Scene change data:
------------------------------------------------------------
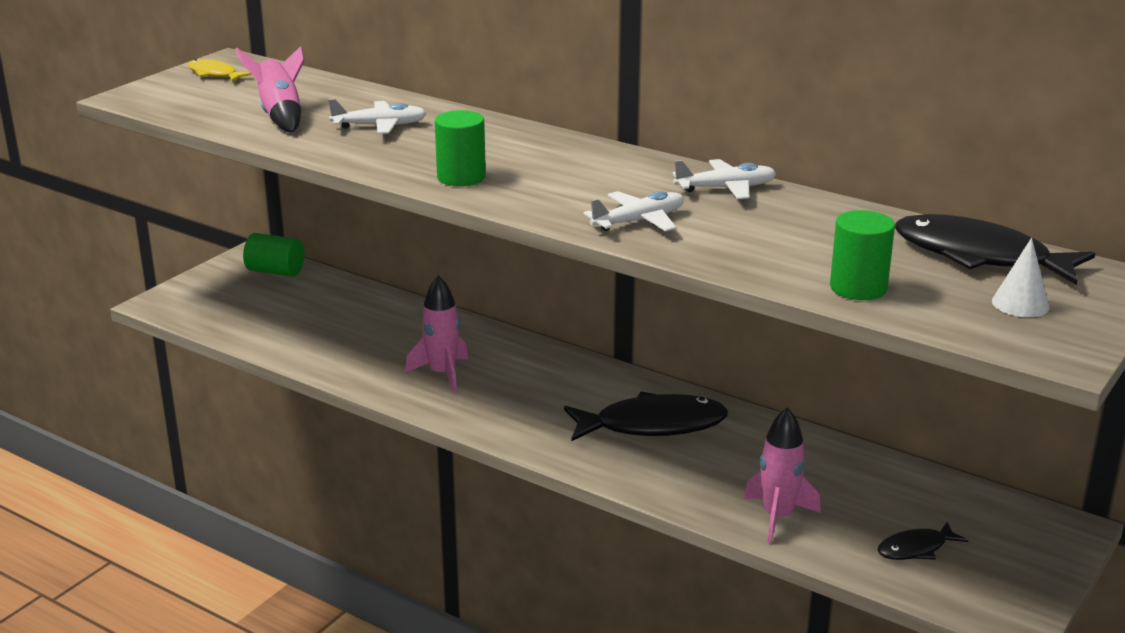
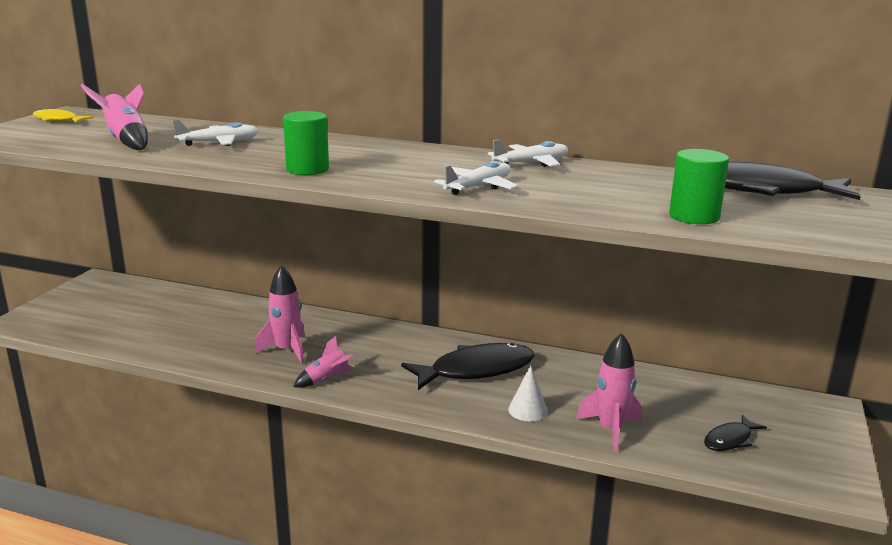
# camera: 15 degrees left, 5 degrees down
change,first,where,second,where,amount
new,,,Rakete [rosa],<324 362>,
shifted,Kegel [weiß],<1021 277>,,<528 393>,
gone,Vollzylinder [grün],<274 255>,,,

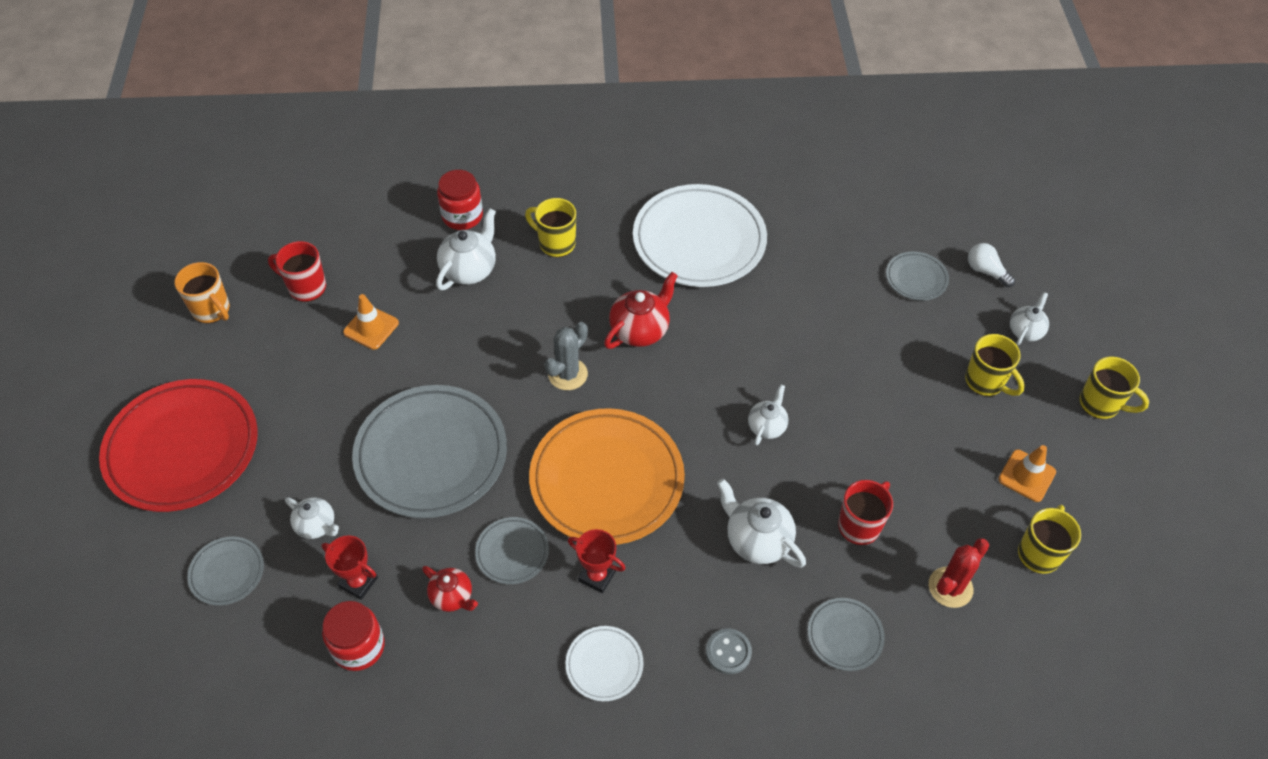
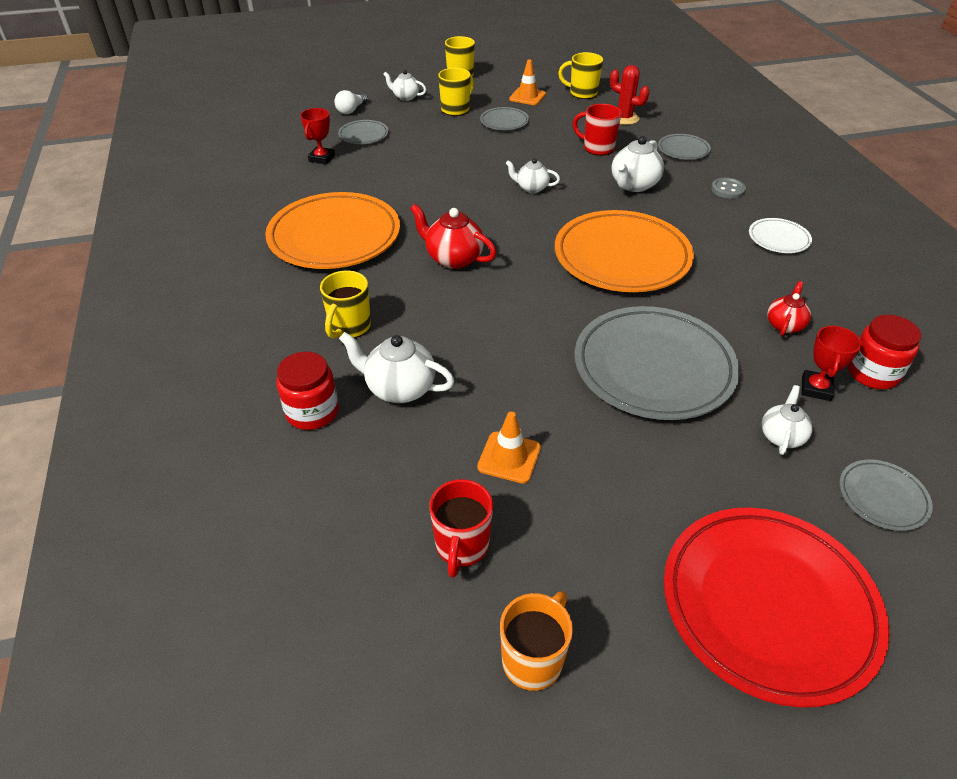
# camera: 100 degrees left, 10 degrees down
change,first,where,second,where,amount
repainted,Teller [weiß],<700 235>,Teller [orange],<332 230>,
shifted,Pokal [rot],<597 561>,,<317 136>,
shifted,Teller [grau],<512 550>,,<504 118>,
gone,Kaktus [grau],<566 356>,,,

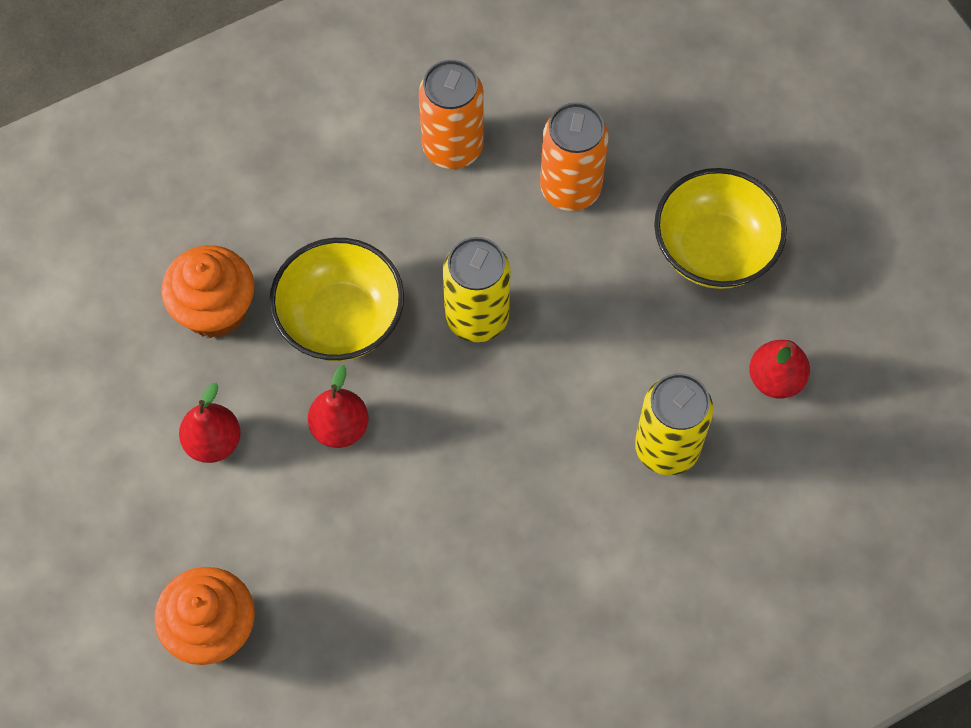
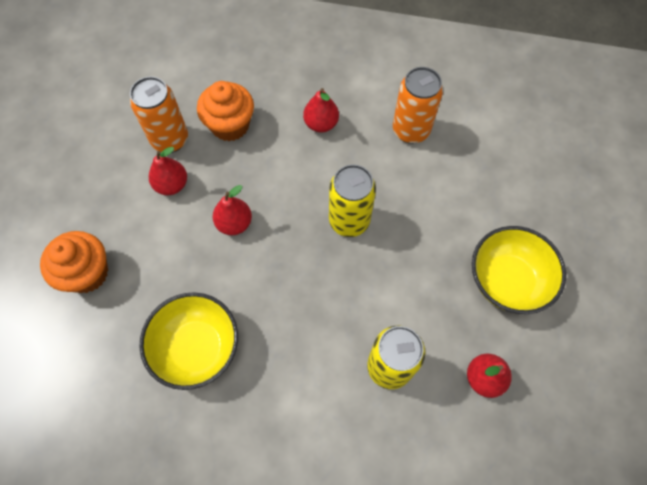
# camera: 40 degrees right, 0 degrees up
change,first,where,second,where,amount
shifted,Dose [orange],<574 156>,,<159 114>,
shifted,Schüssel [gelb],<336 299>,,<188 341>,
new,,,Birne [rot],<321 110>,

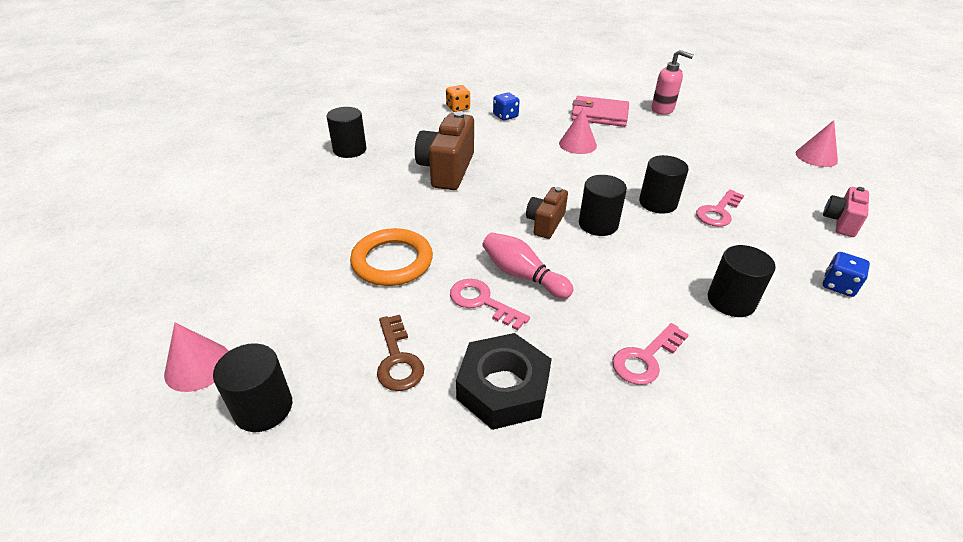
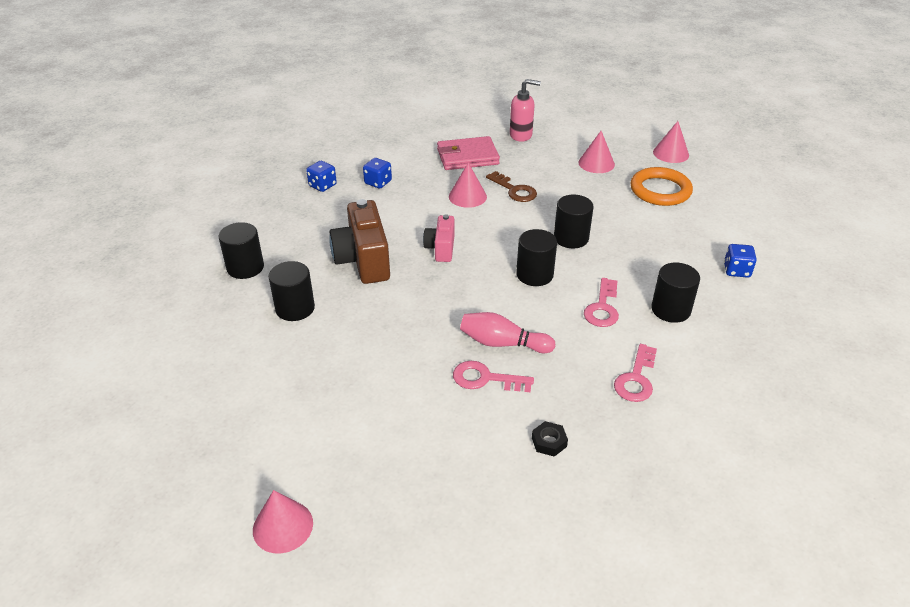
# camera: 25 degrees left, 0 degrees up
change,first,where,second,where,amount
shifted,Vollzylinder [schwarz],<252 387>,,<291 291>,
repainted,Spielwürfel [orange],<458 98>,Spielwürfel [blau],<321 176>,
shifted,Kamera [rosa],<846 212>,,<438 238>,
shifted,Schlüssel [braun],<400 353>,,<511 186>,
scaled,Sechskantmutter [schwarz],<504 381>,,<550 439>,x0.44
new,,,Kegel [rosa],<596 152>,
shifted,Schlüssel [rosa],<720 208>,,<601 302>,
shifted,Ring [orange],<391 257>,,<662 186>,
gone,Kamera [braun],<547 213>,,,

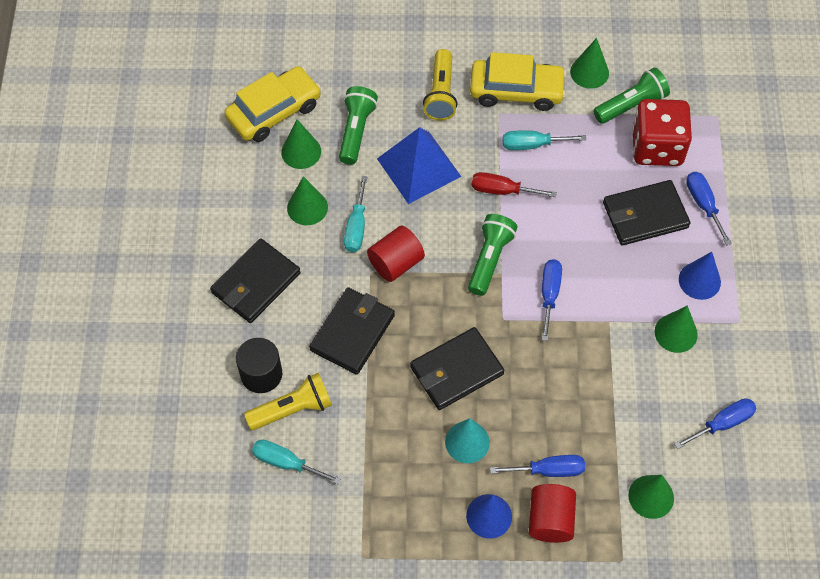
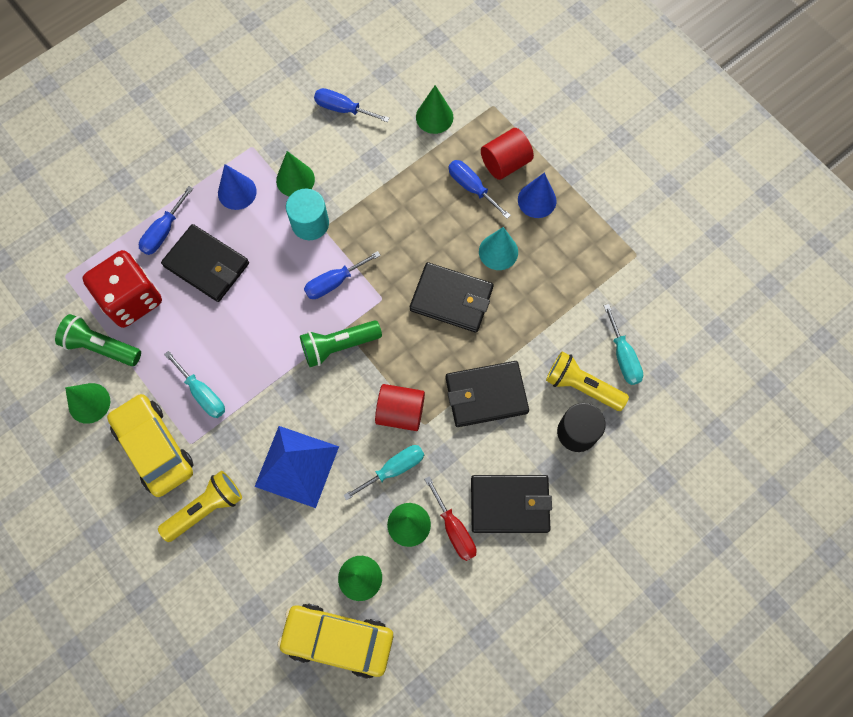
# camera: 130 degrees left, 10 degrees up
change,first,where,second,where,amount
new,,,Vollzylinder [türkis],<307 214>,
shifted,Schraubenzieher [rot],<514 184>,,<450 518>,
gone,Taschenlampe [grün],<358 125>,,,

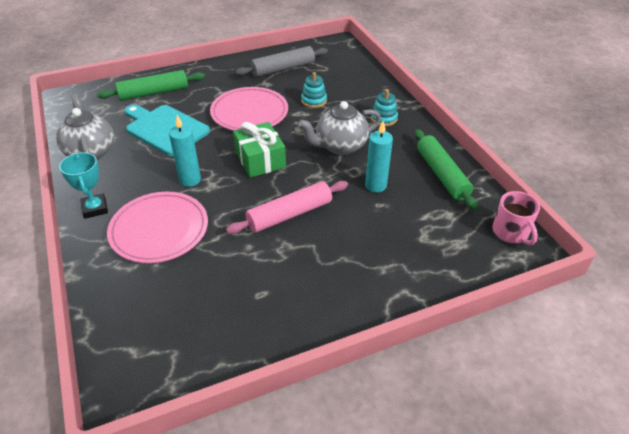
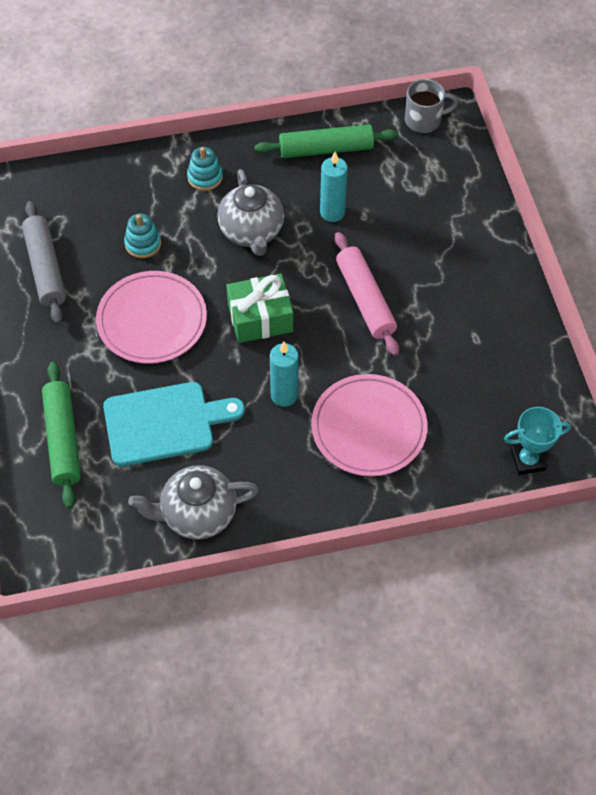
# camera: 80 degrees left, 15 degrees up
change,first,where,second,where,amount
rotated,Schneidebrett [türkis],<167 130>,,<174 424>,150 degrees counterclockwise
repainted,Tasse [rosa],<516 218>,Tasse [grau],<431 106>,
shifted,Pokal [türkis],<83 185>,,<537 441>,

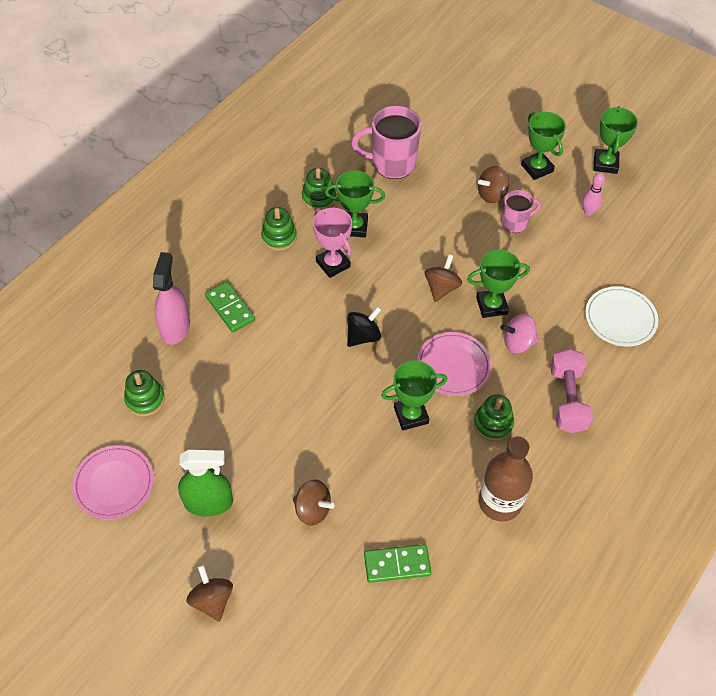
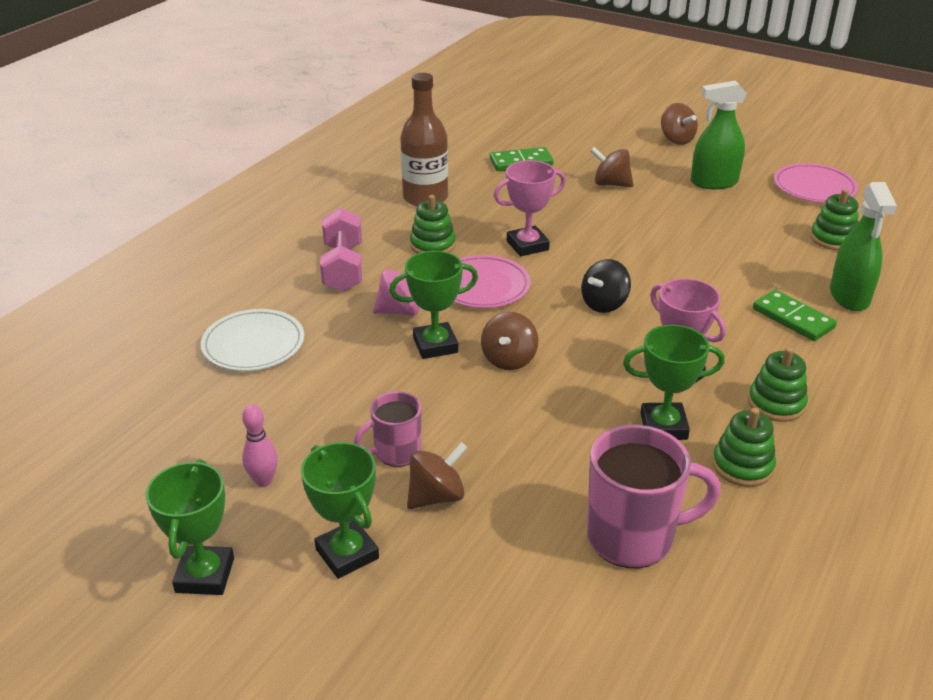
# camera: 175 degrees right, 20 degrees down
change,first,where,second,where,amount
repainted,Pokal [grün],<414 395>,Pokal [rosa],<530 208>,
repainted,Sprühflasche [rosa],<171 298>,Sprühflasche [grün],<863 246>,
------------------------------------------------------------
> [Your objective]:
With images omitted, retype the data word for word.

> [Exercise response]:
# camera: 15 degrees left, 5 degrees down
change,first,where,second,where,amount
new,,,Rakete [rosa],<324 362>,
shifted,Kegel [weiß],<1021 277>,,<528 393>,
gone,Vollzylinder [grün],<274 255>,,,

# camera: 100 degrees left, 10 degrees down
change,first,where,second,where,amount
repainted,Teller [weiß],<700 235>,Teller [orange],<332 230>,
shifted,Pokal [rot],<597 561>,,<317 136>,
shifted,Teller [grau],<512 550>,,<504 118>,
gone,Kaktus [grau],<566 356>,,,

# camera: 40 degrees right, 0 degrees up
change,first,where,second,where,amount
shifted,Dose [orange],<574 156>,,<159 114>,
shifted,Schüssel [gelb],<336 299>,,<188 341>,
new,,,Birne [rot],<321 110>,

# camera: 25 degrees left, 0 degrees up
change,first,where,second,where,amount
shifted,Vollzylinder [schwarz],<252 387>,,<291 291>,
repainted,Spielwürfel [orange],<458 98>,Spielwürfel [blau],<321 176>,
shifted,Kamera [rosa],<846 212>,,<438 238>,
shifted,Schlüssel [braun],<400 353>,,<511 186>,
scaled,Sechskantmutter [schwarz],<504 381>,,<550 439>,x0.44
new,,,Kegel [rosa],<596 152>,
shifted,Schlüssel [rosa],<720 208>,,<601 302>,
shifted,Ring [orange],<391 257>,,<662 186>,
gone,Kamera [braun],<547 213>,,,

# camera: 130 degrees left, 10 degrees up
change,first,where,second,where,amount
new,,,Vollzylinder [türkis],<307 214>,
shifted,Schraubenzieher [rot],<514 184>,,<450 518>,
gone,Taschenlampe [grün],<358 125>,,,

# camera: 80 degrees left, 15 degrees up
change,first,where,second,where,amount
rotated,Schneidebrett [türkis],<167 130>,,<174 424>,150 degrees counterclockwise
repainted,Tasse [rosa],<516 218>,Tasse [grau],<431 106>,
shifted,Pokal [türkis],<83 185>,,<537 441>,

# camera: 175 degrees right, 20 degrees down
change,first,where,second,where,amount
repainted,Pokal [grün],<414 395>,Pokal [rosa],<530 208>,
repainted,Sprühflasche [rosa],<171 298>,Sprühflasche [grün],<863 246>,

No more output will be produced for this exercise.